PROVIDED ENTRIES:

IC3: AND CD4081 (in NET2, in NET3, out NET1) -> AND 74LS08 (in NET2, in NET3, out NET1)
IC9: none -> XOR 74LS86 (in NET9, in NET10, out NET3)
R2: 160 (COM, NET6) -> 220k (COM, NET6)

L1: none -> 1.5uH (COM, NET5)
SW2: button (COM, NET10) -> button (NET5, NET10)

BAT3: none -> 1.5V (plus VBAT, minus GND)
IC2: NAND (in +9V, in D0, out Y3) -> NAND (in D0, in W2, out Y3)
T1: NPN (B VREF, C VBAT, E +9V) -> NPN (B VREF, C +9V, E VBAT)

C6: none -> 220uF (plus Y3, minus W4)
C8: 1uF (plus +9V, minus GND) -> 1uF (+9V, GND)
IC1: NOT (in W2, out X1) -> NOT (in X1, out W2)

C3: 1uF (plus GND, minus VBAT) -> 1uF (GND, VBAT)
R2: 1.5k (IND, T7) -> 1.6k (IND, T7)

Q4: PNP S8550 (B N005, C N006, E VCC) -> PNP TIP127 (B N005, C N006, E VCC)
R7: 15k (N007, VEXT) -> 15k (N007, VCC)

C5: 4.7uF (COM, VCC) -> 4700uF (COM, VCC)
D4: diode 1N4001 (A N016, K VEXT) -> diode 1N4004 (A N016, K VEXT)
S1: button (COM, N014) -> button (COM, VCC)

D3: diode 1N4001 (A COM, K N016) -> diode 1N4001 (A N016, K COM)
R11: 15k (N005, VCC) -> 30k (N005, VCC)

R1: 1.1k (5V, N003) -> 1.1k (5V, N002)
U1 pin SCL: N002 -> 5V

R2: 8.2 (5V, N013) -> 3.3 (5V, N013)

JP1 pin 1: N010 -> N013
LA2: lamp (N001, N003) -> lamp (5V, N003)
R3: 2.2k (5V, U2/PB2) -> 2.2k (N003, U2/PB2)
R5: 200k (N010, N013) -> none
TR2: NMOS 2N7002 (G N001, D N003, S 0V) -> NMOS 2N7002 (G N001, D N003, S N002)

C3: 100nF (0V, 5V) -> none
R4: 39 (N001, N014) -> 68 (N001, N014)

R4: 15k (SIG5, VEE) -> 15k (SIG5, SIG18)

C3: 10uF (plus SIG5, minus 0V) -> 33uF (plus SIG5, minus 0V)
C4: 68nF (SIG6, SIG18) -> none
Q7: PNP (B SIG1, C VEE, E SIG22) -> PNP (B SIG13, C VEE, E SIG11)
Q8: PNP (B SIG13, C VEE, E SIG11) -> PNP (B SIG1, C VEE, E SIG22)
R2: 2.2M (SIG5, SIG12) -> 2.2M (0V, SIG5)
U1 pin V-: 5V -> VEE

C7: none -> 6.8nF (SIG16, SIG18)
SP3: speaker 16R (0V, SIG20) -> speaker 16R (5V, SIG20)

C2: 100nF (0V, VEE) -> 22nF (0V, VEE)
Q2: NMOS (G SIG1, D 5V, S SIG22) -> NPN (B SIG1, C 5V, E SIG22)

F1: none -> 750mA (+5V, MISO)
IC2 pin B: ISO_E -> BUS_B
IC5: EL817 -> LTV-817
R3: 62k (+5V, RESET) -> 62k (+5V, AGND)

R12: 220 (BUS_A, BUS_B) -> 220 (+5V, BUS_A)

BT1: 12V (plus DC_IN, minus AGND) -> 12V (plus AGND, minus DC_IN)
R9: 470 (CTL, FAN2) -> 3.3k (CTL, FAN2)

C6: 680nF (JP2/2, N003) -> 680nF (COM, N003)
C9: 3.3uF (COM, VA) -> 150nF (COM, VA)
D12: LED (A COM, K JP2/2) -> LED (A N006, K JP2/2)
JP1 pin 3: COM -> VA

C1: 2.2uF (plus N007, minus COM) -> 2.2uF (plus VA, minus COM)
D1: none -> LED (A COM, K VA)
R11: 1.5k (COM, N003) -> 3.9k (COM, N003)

WHAT THE EXERCISE ASKS:
Return the full data above, line for line.

RESPONSE TO THIS EXERCISE:
IC3: AND CD4081 (in NET2, in NET3, out NET1) -> AND 74LS08 (in NET2, in NET3, out NET1)
IC9: none -> XOR 74LS86 (in NET9, in NET10, out NET3)
R2: 160 (COM, NET6) -> 220k (COM, NET6)

L1: none -> 1.5uH (COM, NET5)
SW2: button (COM, NET10) -> button (NET5, NET10)

BAT3: none -> 1.5V (plus VBAT, minus GND)
IC2: NAND (in +9V, in D0, out Y3) -> NAND (in D0, in W2, out Y3)
T1: NPN (B VREF, C VBAT, E +9V) -> NPN (B VREF, C +9V, E VBAT)

C6: none -> 220uF (plus Y3, minus W4)
C8: 1uF (plus +9V, minus GND) -> 1uF (+9V, GND)
IC1: NOT (in W2, out X1) -> NOT (in X1, out W2)

C3: 1uF (plus GND, minus VBAT) -> 1uF (GND, VBAT)
R2: 1.5k (IND, T7) -> 1.6k (IND, T7)

Q4: PNP S8550 (B N005, C N006, E VCC) -> PNP TIP127 (B N005, C N006, E VCC)
R7: 15k (N007, VEXT) -> 15k (N007, VCC)

C5: 4.7uF (COM, VCC) -> 4700uF (COM, VCC)
D4: diode 1N4001 (A N016, K VEXT) -> diode 1N4004 (A N016, K VEXT)
S1: button (COM, N014) -> button (COM, VCC)

D3: diode 1N4001 (A COM, K N016) -> diode 1N4001 (A N016, K COM)
R11: 15k (N005, VCC) -> 30k (N005, VCC)

R1: 1.1k (5V, N003) -> 1.1k (5V, N002)
U1 pin SCL: N002 -> 5V

R2: 8.2 (5V, N013) -> 3.3 (5V, N013)

JP1 pin 1: N010 -> N013
LA2: lamp (N001, N003) -> lamp (5V, N003)
R3: 2.2k (5V, U2/PB2) -> 2.2k (N003, U2/PB2)
R5: 200k (N010, N013) -> none
TR2: NMOS 2N7002 (G N001, D N003, S 0V) -> NMOS 2N7002 (G N001, D N003, S N002)

C3: 100nF (0V, 5V) -> none
R4: 39 (N001, N014) -> 68 (N001, N014)

R4: 15k (SIG5, VEE) -> 15k (SIG5, SIG18)

C3: 10uF (plus SIG5, minus 0V) -> 33uF (plus SIG5, minus 0V)
C4: 68nF (SIG6, SIG18) -> none
Q7: PNP (B SIG1, C VEE, E SIG22) -> PNP (B SIG13, C VEE, E SIG11)
Q8: PNP (B SIG13, C VEE, E SIG11) -> PNP (B SIG1, C VEE, E SIG22)
R2: 2.2M (SIG5, SIG12) -> 2.2M (0V, SIG5)
U1 pin V-: 5V -> VEE

C7: none -> 6.8nF (SIG16, SIG18)
SP3: speaker 16R (0V, SIG20) -> speaker 16R (5V, SIG20)

C2: 100nF (0V, VEE) -> 22nF (0V, VEE)
Q2: NMOS (G SIG1, D 5V, S SIG22) -> NPN (B SIG1, C 5V, E SIG22)

F1: none -> 750mA (+5V, MISO)
IC2 pin B: ISO_E -> BUS_B
IC5: EL817 -> LTV-817
R3: 62k (+5V, RESET) -> 62k (+5V, AGND)

R12: 220 (BUS_A, BUS_B) -> 220 (+5V, BUS_A)

BT1: 12V (plus DC_IN, minus AGND) -> 12V (plus AGND, minus DC_IN)
R9: 470 (CTL, FAN2) -> 3.3k (CTL, FAN2)

C6: 680nF (JP2/2, N003) -> 680nF (COM, N003)
C9: 3.3uF (COM, VA) -> 150nF (COM, VA)
D12: LED (A COM, K JP2/2) -> LED (A N006, K JP2/2)
JP1 pin 3: COM -> VA

C1: 2.2uF (plus N007, minus COM) -> 2.2uF (plus VA, minus COM)
D1: none -> LED (A COM, K VA)
R11: 1.5k (COM, N003) -> 3.9k (COM, N003)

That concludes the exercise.